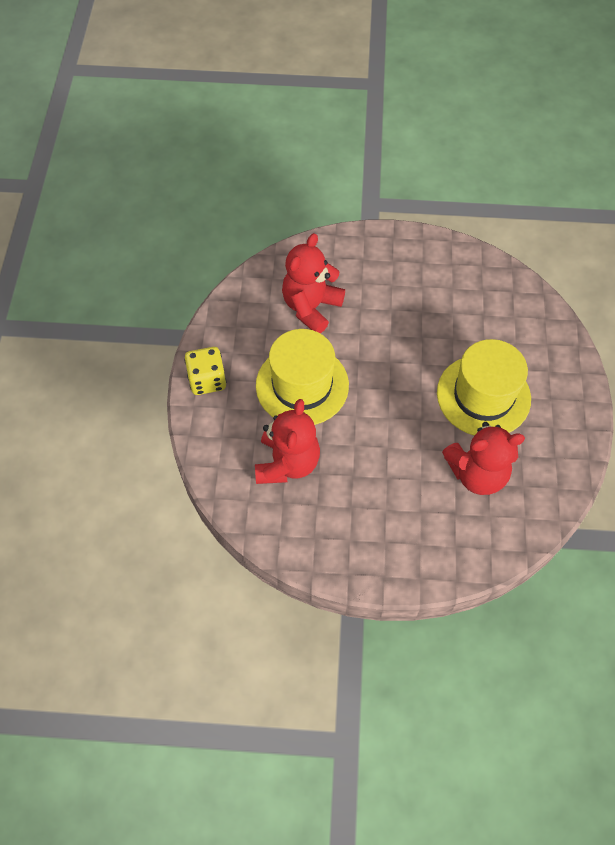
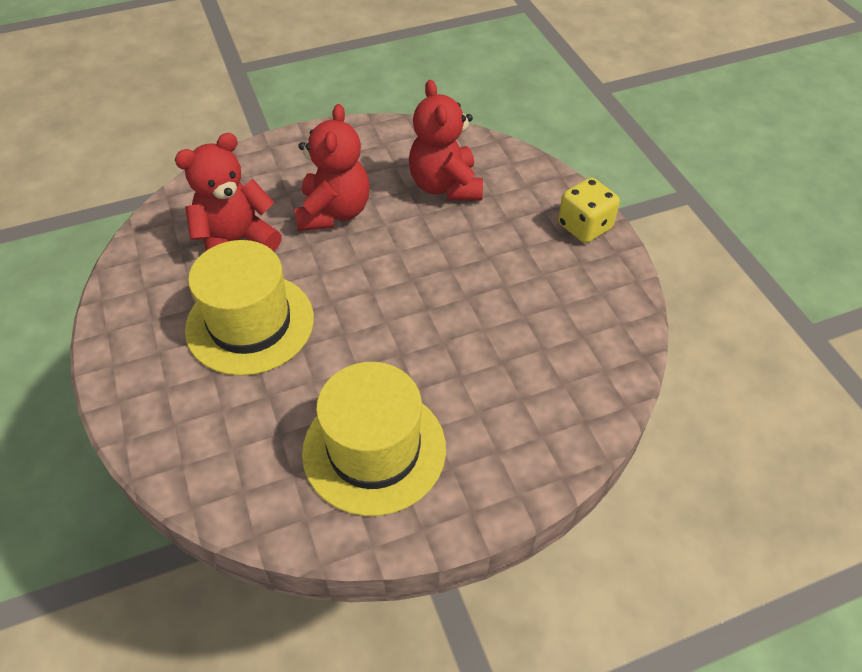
camera: 155 degrees right, 10 degrees down
yellow hat [256,329,349,425] -> yellow hat moved to [302,362,446,516]
red teddy bear [282,233,345,334] -> red teddy bear moved to [295,104,369,231]

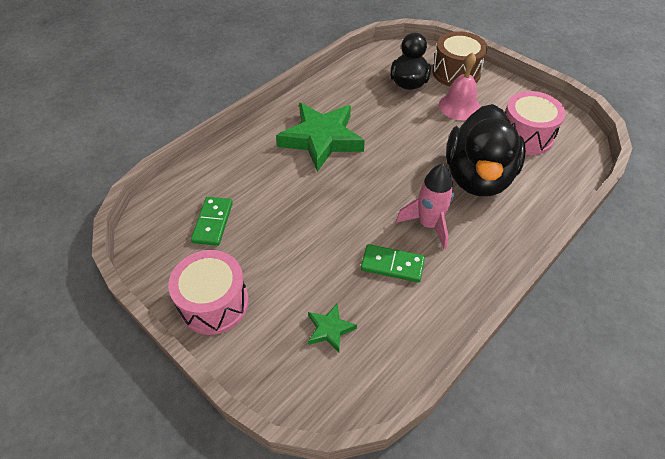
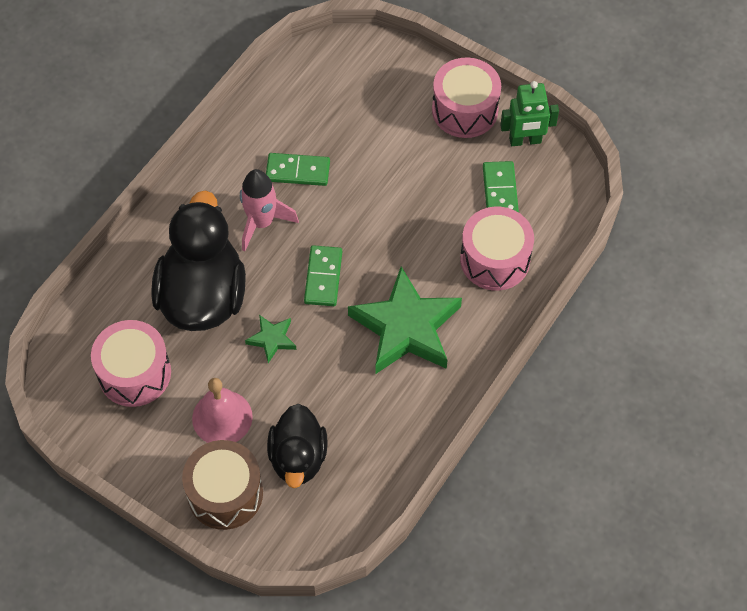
camera: 170 degrees right, 10 degrees up
green star [308,303,357,353] -> green star moved to [245,315,296,363]
none -> green domino [304,245,342,306]
none -> pink drum [460,207,534,291]
none -> green robot [500,81,559,146]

__________

From the first line to the last, repeat the material exactly, but drop the pictures.

camera: 155 degrees right, 10 degrees down
yellow hat [256,329,349,425] -> yellow hat moved to [302,362,446,516]
red teddy bear [282,233,345,334] -> red teddy bear moved to [295,104,369,231]

camera: 170 degrees right, 10 degrees up
green star [308,303,357,353] -> green star moved to [245,315,296,363]
none -> green domino [304,245,342,306]
none -> pink drum [460,207,534,291]
none -> green robot [500,81,559,146]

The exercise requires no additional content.